**TASK:**
Go through the listing and copy each line that has the string "camera" in it.

**SUPPLIED RECORDS:**
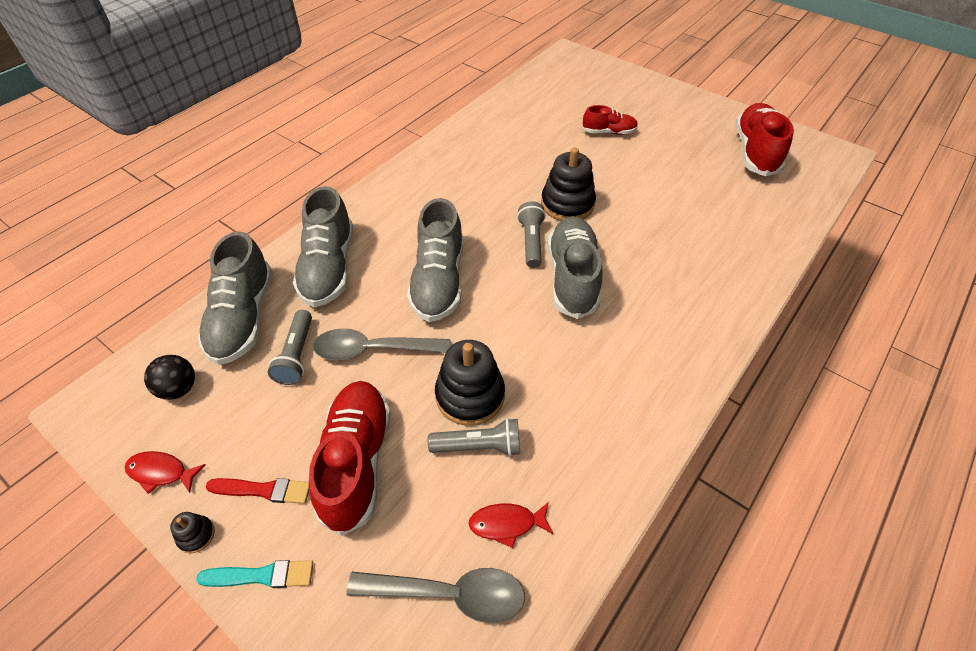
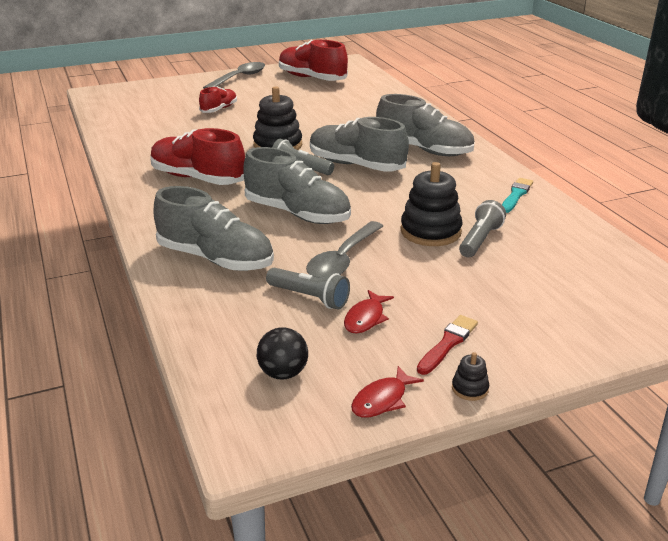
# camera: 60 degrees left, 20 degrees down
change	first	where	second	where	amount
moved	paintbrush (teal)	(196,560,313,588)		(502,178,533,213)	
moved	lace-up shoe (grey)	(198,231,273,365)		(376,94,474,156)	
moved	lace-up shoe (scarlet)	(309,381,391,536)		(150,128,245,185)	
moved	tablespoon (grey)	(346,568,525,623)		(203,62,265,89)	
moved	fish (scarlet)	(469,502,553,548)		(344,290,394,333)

--

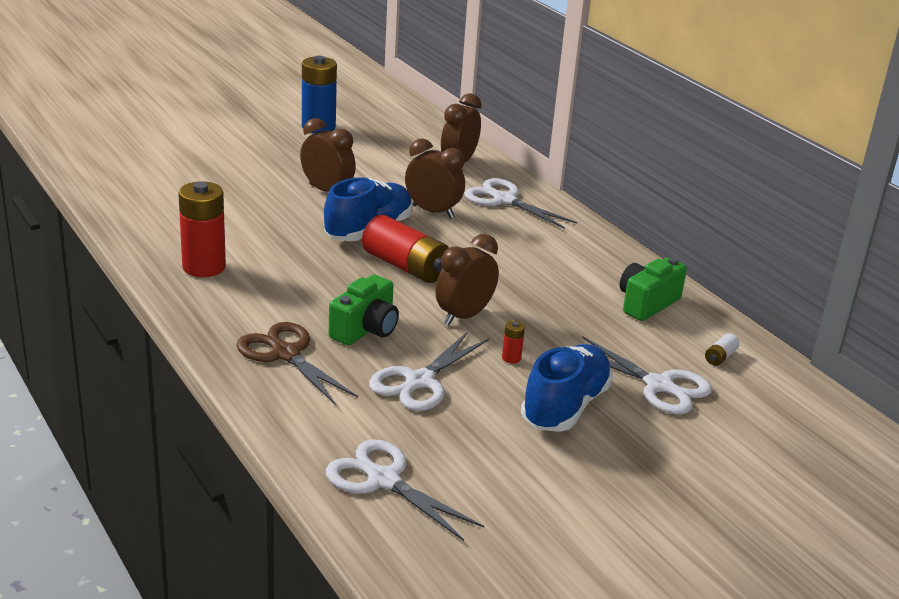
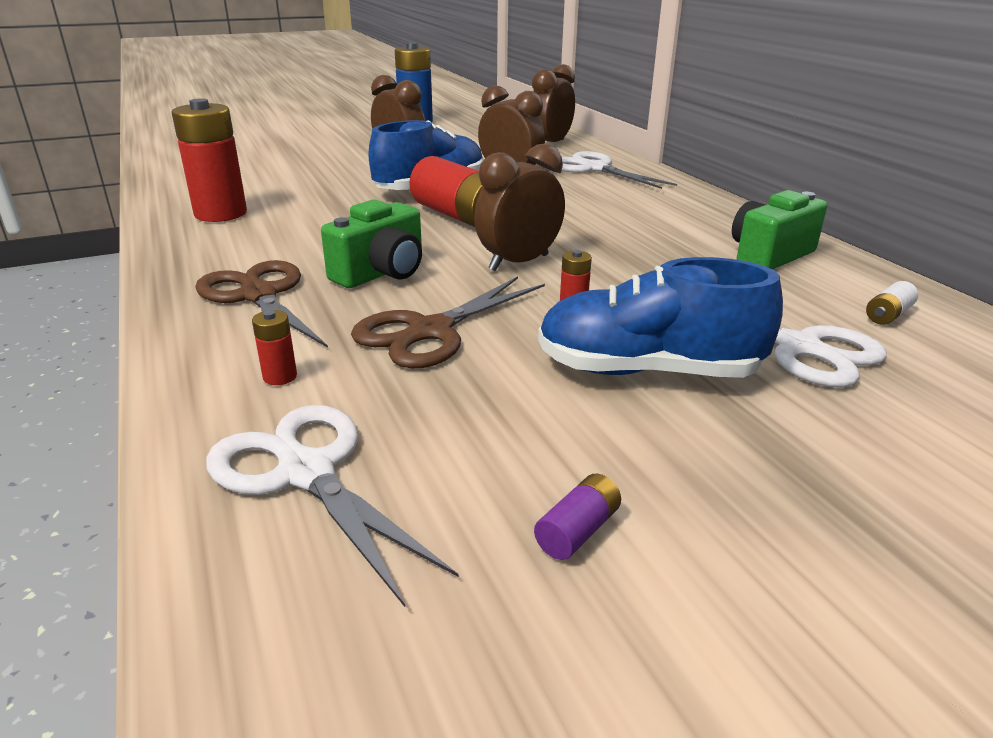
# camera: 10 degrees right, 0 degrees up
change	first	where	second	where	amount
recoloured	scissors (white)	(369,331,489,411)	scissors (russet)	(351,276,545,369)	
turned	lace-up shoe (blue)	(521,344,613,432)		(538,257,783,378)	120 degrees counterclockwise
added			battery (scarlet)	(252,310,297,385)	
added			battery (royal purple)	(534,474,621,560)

**EXERCISE SOLUTION:**
# camera: 60 degrees left, 20 degrees down
# camera: 10 degrees right, 0 degrees up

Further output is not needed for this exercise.